Colored shape tracking data
***
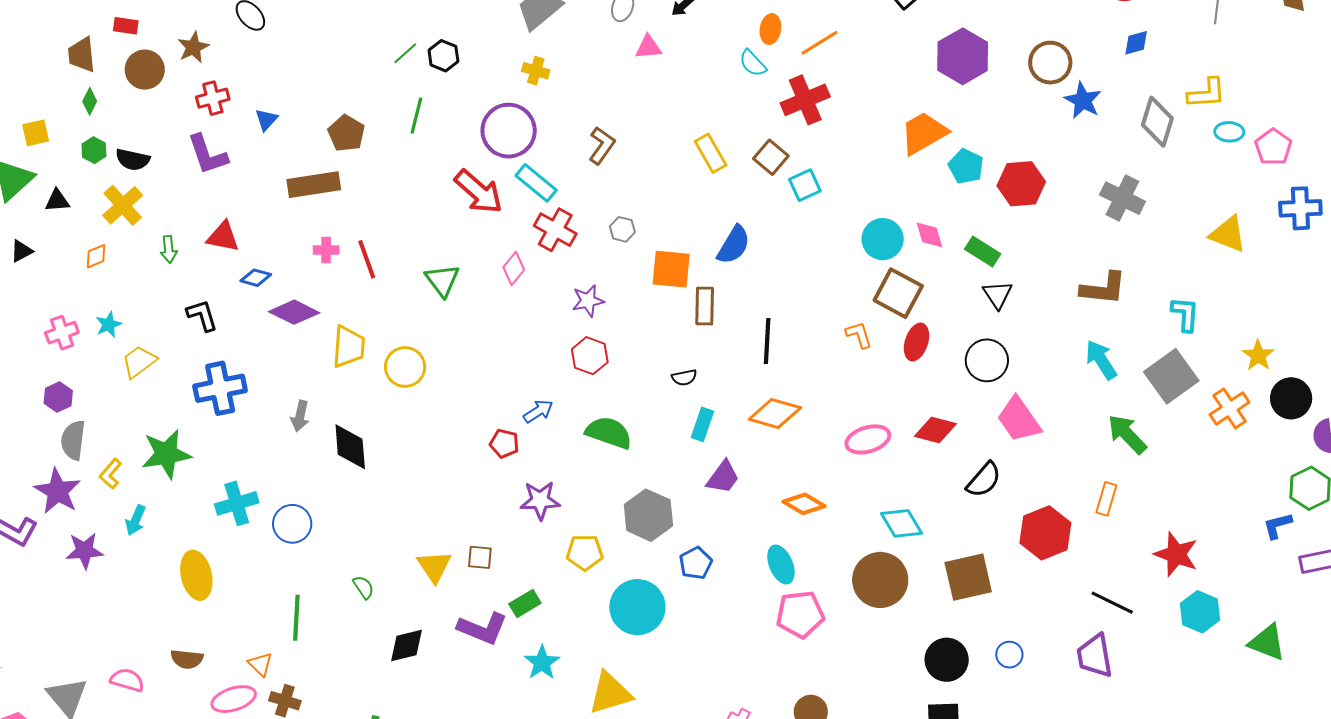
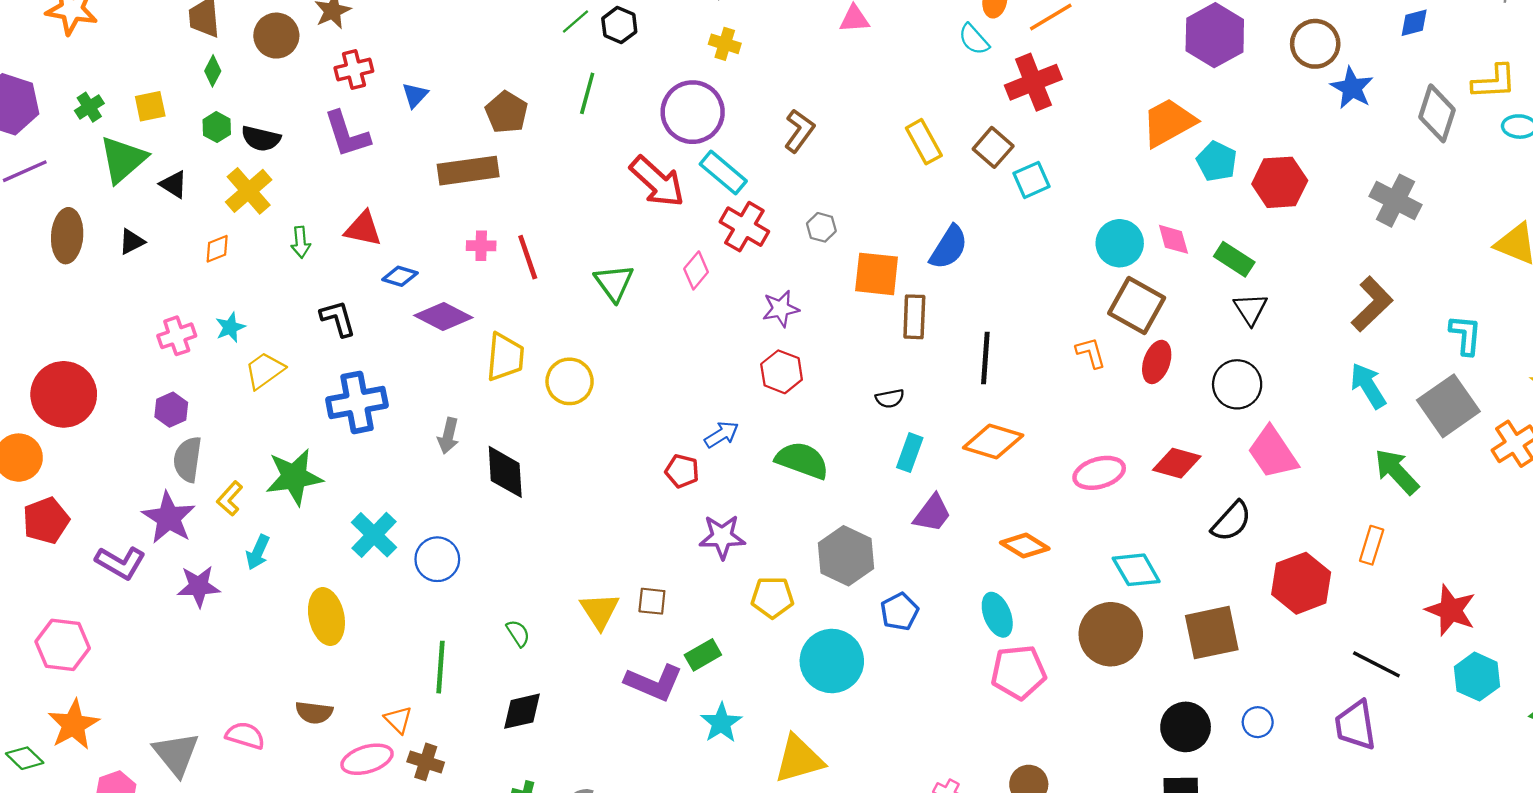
black triangle: (57, 201) -> (174, 184), turned 36
brown L-shape: (1103, 289) -> (1372, 304), turned -51
cyan cross: (237, 503) -> (374, 535), turned -30
black diamond: (406, 645) -> (522, 711), moved

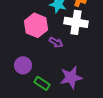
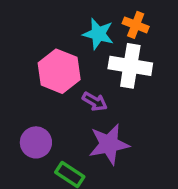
purple star: (71, 77) -> (109, 144), moved

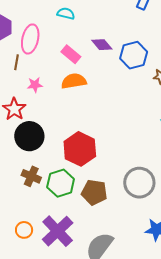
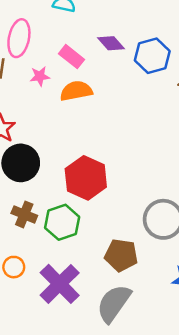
pink star: (35, 85) -> (40, 76), moved
brown pentagon: (94, 192) -> (121, 255), moved
orange circle: (24, 230) -> (14, 267), moved

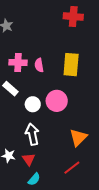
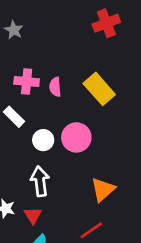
red cross: (73, 17) -> (106, 23), turned -30
yellow rectangle: (71, 65) -> (99, 89), turned -50

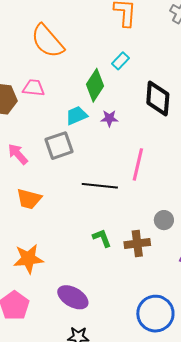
***
TASK STATEMENT: You are asked to reproduce each line above exactly, but to exclude the pictures.

RESPONSE TO THIS TASK:
black triangle: (57, 201) -> (174, 184), turned 36
brown L-shape: (1103, 289) -> (1372, 304), turned -51
cyan cross: (237, 503) -> (374, 535), turned -30
black diamond: (406, 645) -> (522, 711), moved

purple star: (71, 77) -> (109, 144), moved

pink star: (35, 85) -> (40, 76), moved
brown pentagon: (94, 192) -> (121, 255), moved
orange circle: (24, 230) -> (14, 267), moved

red cross: (73, 17) -> (106, 23), turned -30
yellow rectangle: (71, 65) -> (99, 89), turned -50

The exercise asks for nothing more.